• _Directions for this task_: Reproduce every entry that follows word for word, but omit the images.

• _Data under study_:
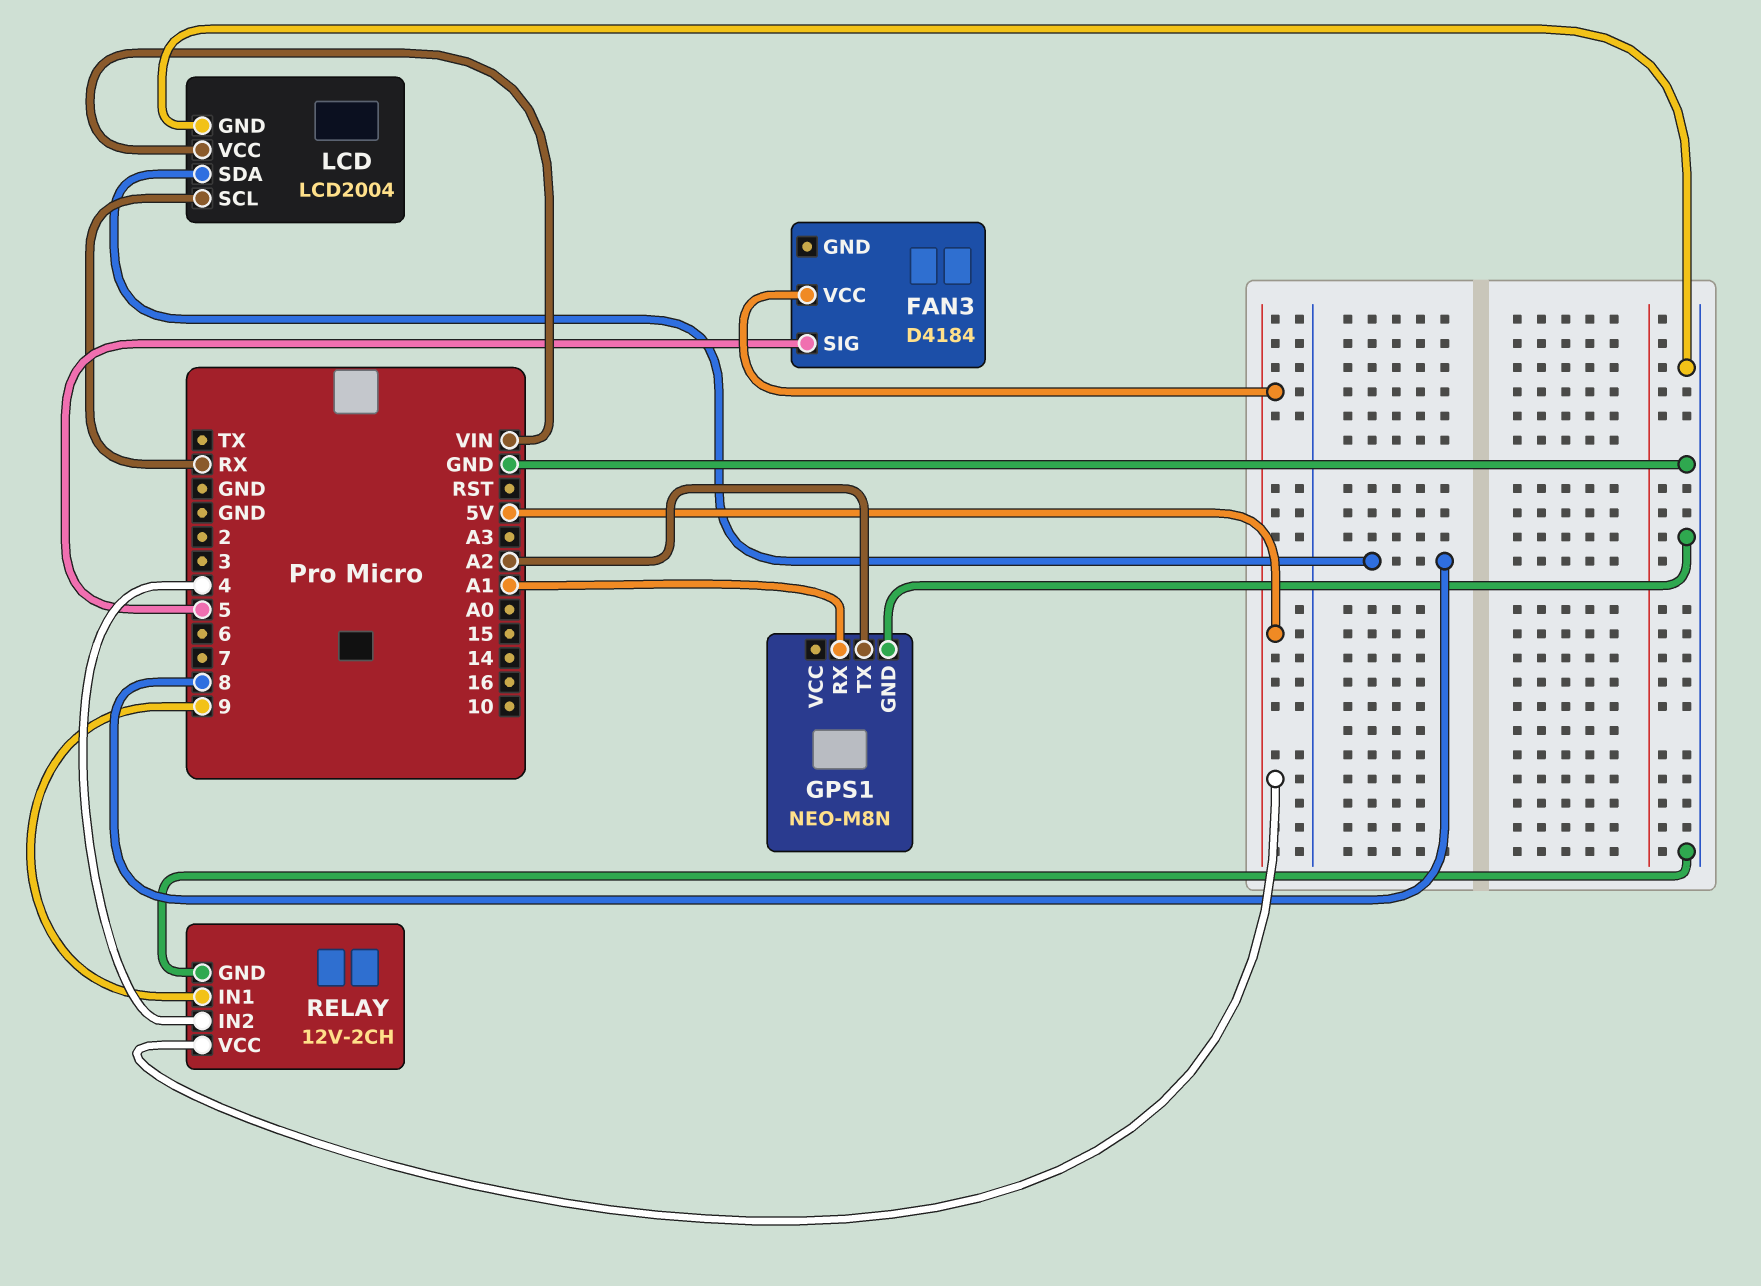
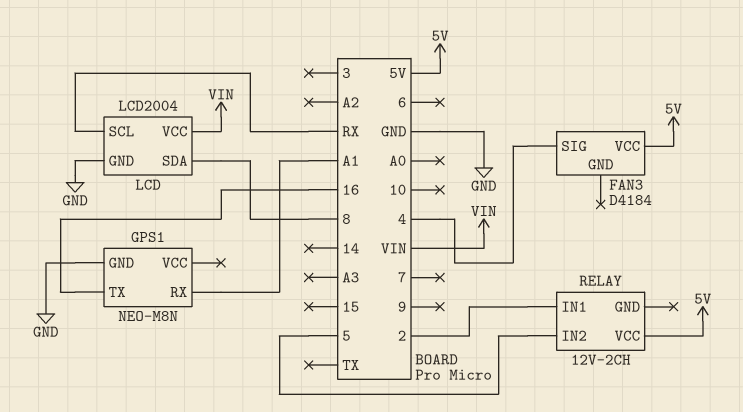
FAN3 pin SIG: 5 -> 4
GPS1 pin TX: A2 -> 16
RELAY pin GND: GND -> none
RELAY pin IN1: 9 -> 2
RELAY pin IN2: 4 -> 5

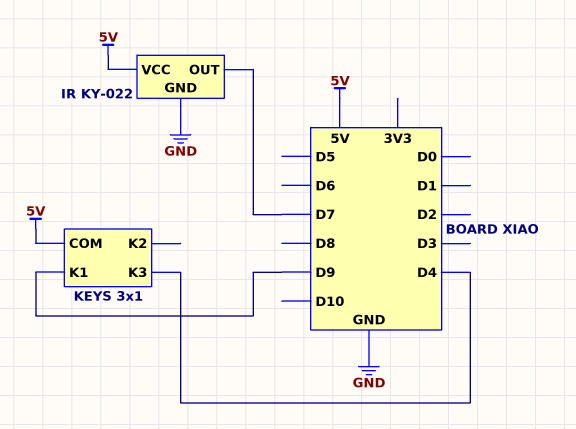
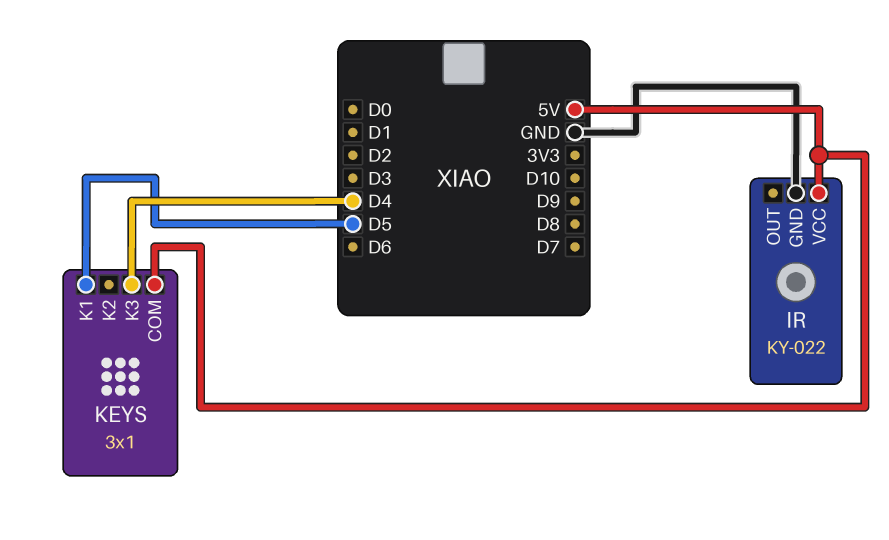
IR pin OUT: D7 -> none
KEYS pin K1: D9 -> D5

• _Task answer_:
FAN3 pin SIG: 5 -> 4
GPS1 pin TX: A2 -> 16
RELAY pin GND: GND -> none
RELAY pin IN1: 9 -> 2
RELAY pin IN2: 4 -> 5

IR pin OUT: D7 -> none
KEYS pin K1: D9 -> D5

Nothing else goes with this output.